EXERCISE PROMPT:
In the material below, find the line with "camera: 85 degrees left, 10 degrees down" and the line with "(655, 331) = (443, 231): turquoise". Output exactly those two lines and all lines between them, leaving out pictures.

DATASET CONTENT Start Marker

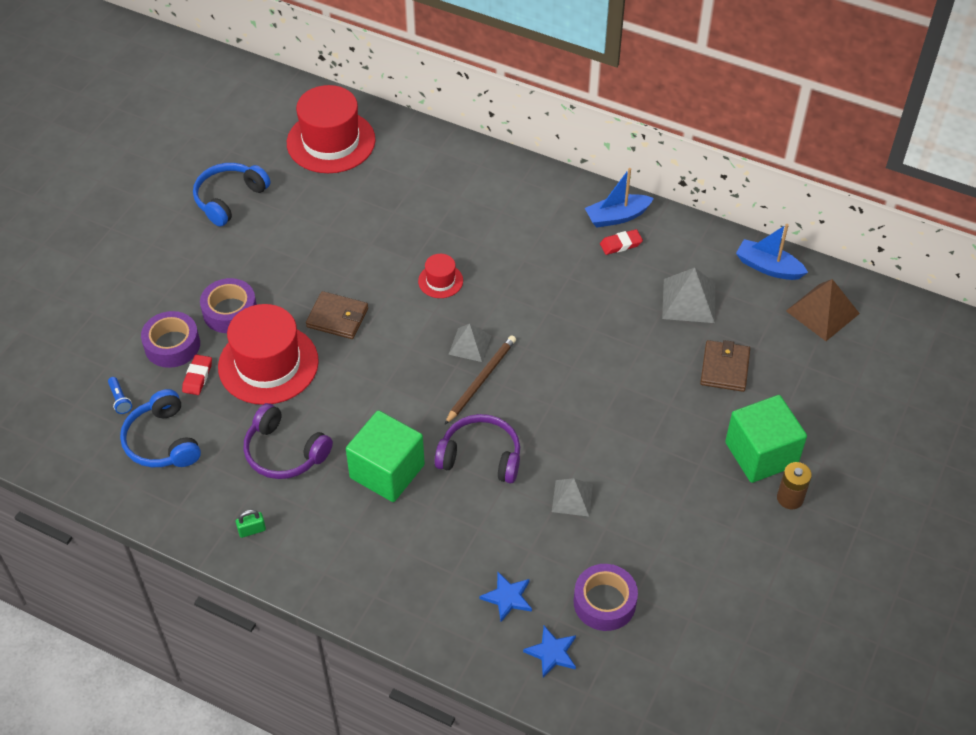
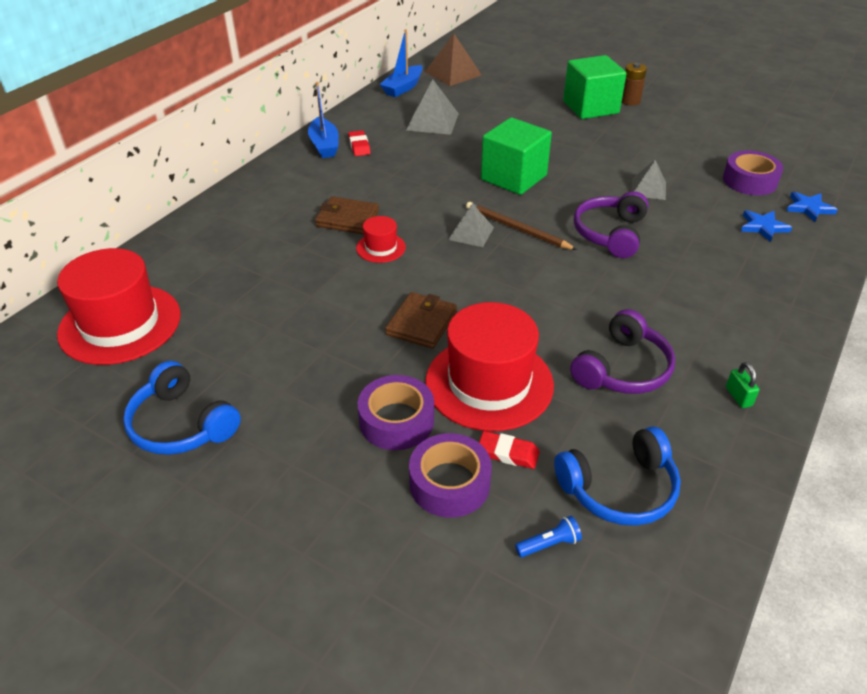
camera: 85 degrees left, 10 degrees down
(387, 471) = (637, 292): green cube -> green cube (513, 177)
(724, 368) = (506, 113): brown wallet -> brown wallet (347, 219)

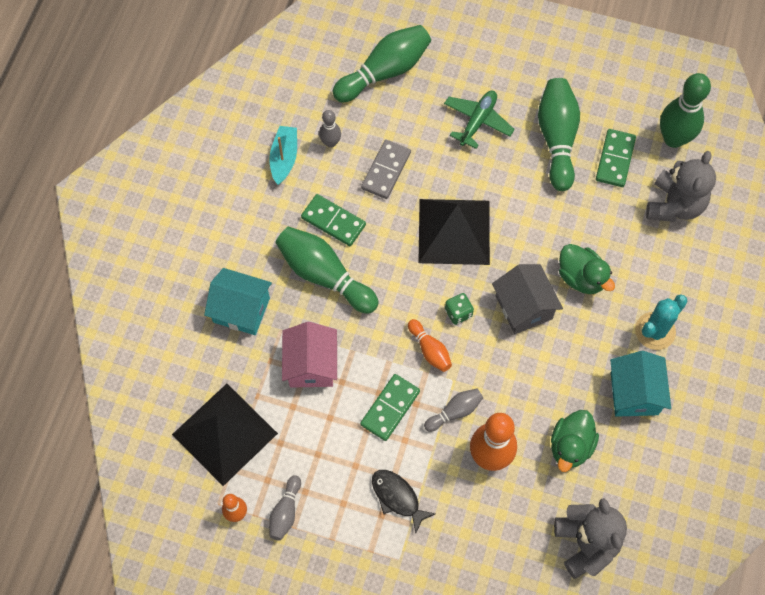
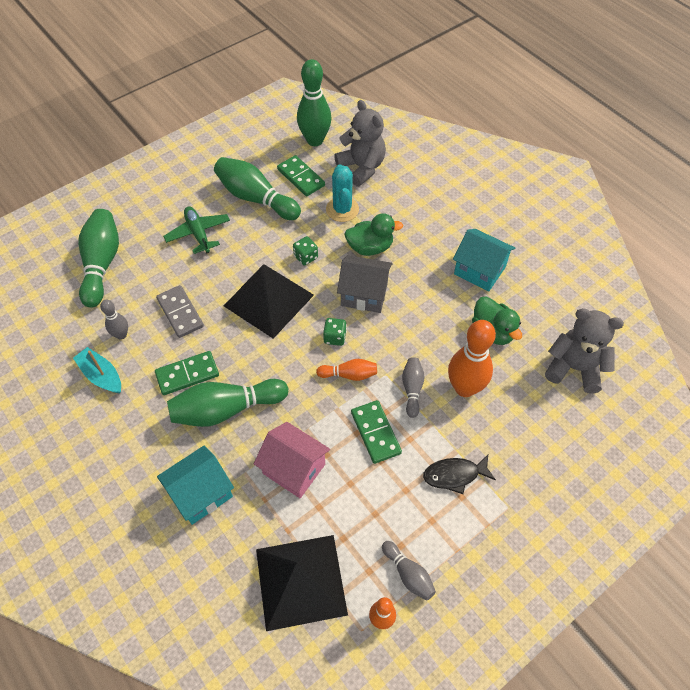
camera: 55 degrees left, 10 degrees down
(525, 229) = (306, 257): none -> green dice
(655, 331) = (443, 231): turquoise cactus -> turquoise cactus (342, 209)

DATASET CONTENT End Marker
DATASET CONTENT Start Marker

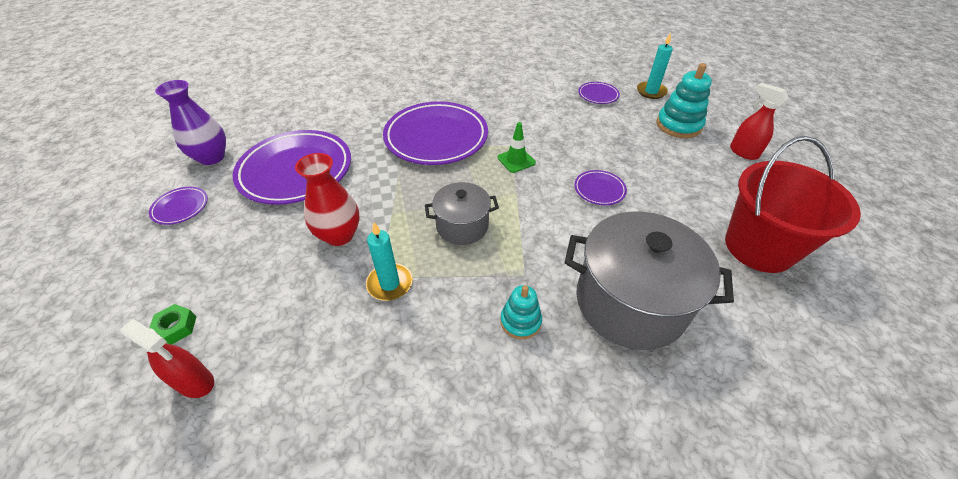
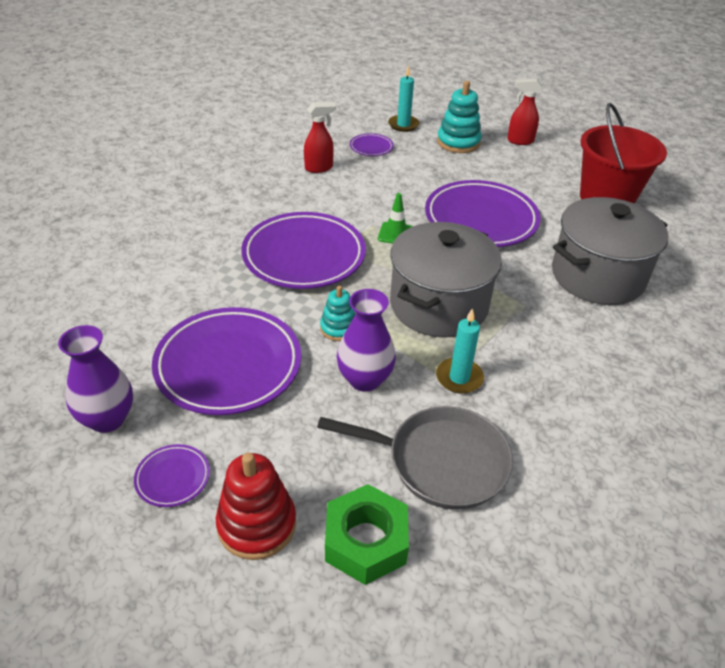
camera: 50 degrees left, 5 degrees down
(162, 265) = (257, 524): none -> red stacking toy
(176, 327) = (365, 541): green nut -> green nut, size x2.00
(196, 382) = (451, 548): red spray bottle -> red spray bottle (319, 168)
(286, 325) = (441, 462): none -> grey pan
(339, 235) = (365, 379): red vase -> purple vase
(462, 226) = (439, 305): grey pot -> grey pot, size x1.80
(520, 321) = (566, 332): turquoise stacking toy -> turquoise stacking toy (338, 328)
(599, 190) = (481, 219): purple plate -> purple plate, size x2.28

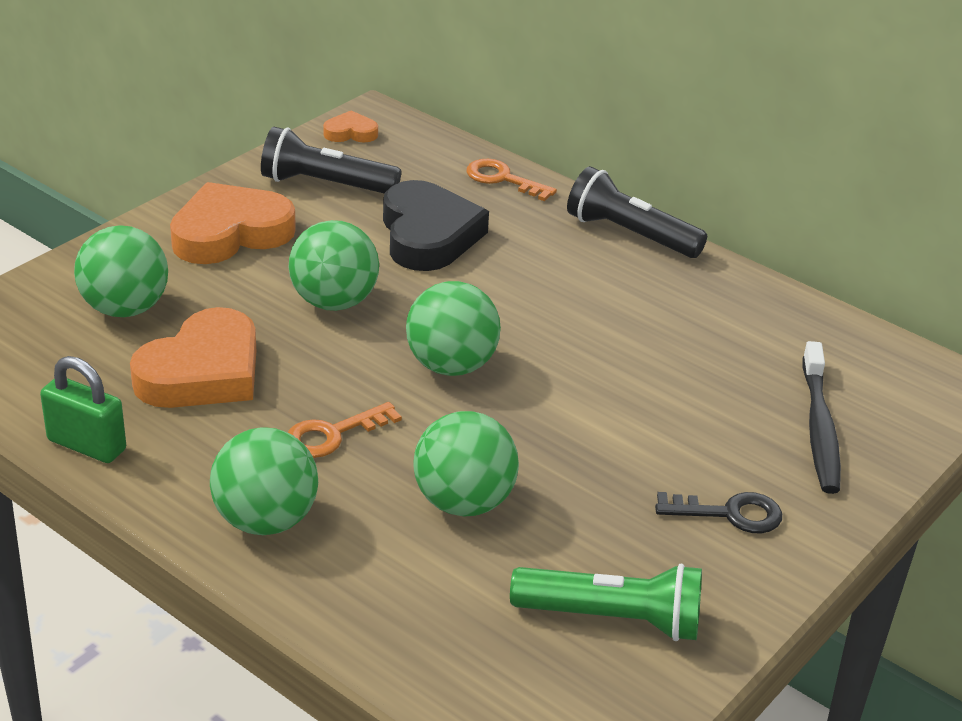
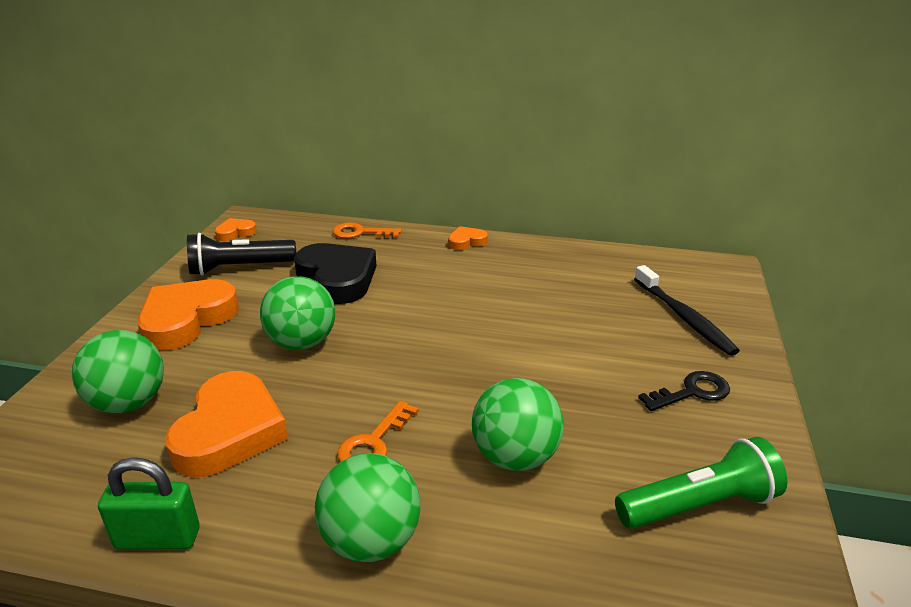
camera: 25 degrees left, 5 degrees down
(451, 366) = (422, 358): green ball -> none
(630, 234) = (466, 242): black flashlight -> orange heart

DATASET CONTENT End Marker

TASK OUTPUT:
camera: 85 degrees left, 10 degrees down
(387, 471) = (637, 292): green cube -> green cube (513, 177)
(724, 368) = (506, 113): brown wallet -> brown wallet (347, 219)

camera: 55 degrees left, 10 degrees down
(525, 229) = (306, 257): none -> green dice
(655, 331) = (443, 231): turquoise cactus -> turquoise cactus (342, 209)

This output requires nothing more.